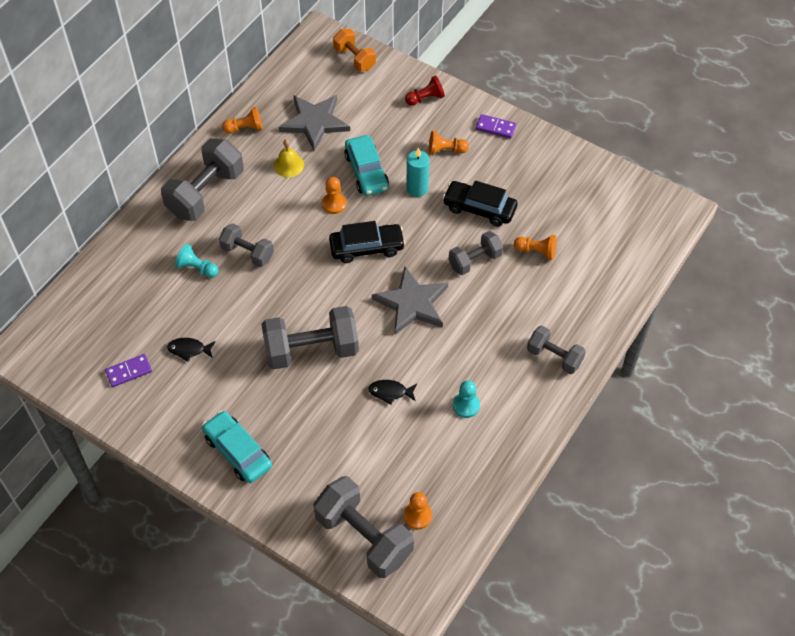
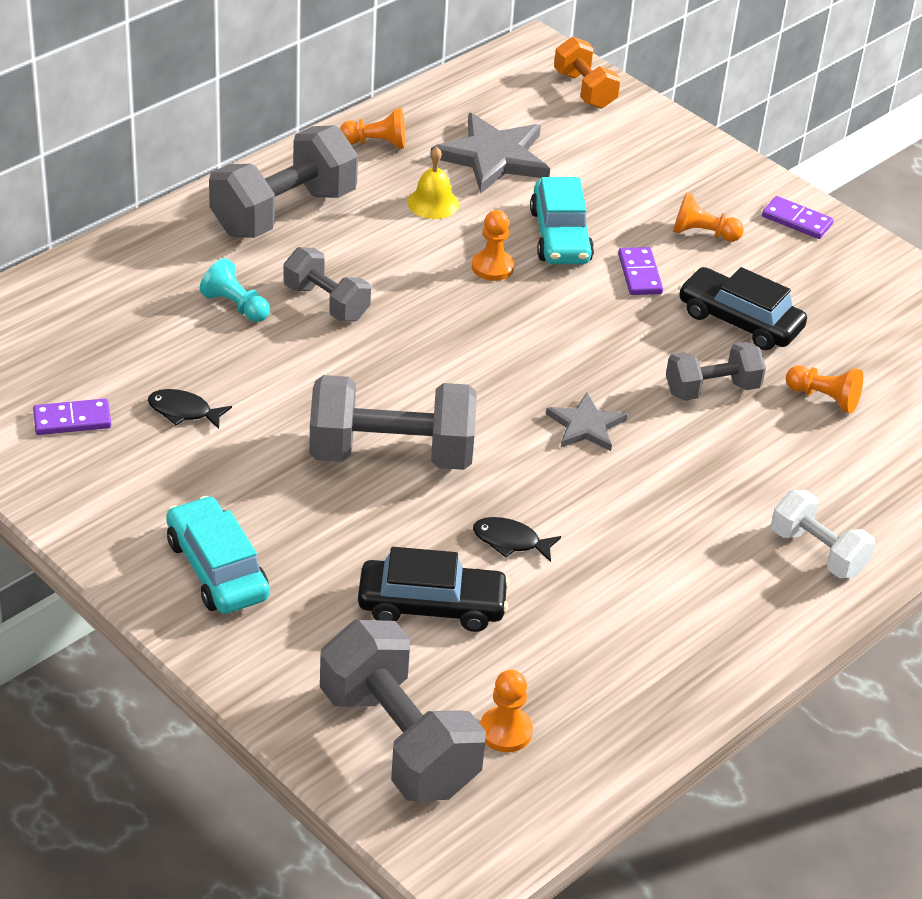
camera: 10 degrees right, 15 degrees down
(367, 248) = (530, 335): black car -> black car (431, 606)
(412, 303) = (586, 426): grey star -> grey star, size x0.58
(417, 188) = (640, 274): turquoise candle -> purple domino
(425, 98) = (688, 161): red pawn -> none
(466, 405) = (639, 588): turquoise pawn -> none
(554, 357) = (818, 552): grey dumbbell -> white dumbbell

────────────────────────────────────────

◆ **WORK INSTRUCTION**:
Retype all entries above verbatim; no pictures belong in the copy.

◆ **WRITTEN SOLUTION**:
camera: 10 degrees right, 15 degrees down
(367, 248) = (530, 335): black car -> black car (431, 606)
(412, 303) = (586, 426): grey star -> grey star, size x0.58
(417, 188) = (640, 274): turquoise candle -> purple domino
(425, 98) = (688, 161): red pawn -> none
(466, 405) = (639, 588): turquoise pawn -> none
(554, 357) = (818, 552): grey dumbbell -> white dumbbell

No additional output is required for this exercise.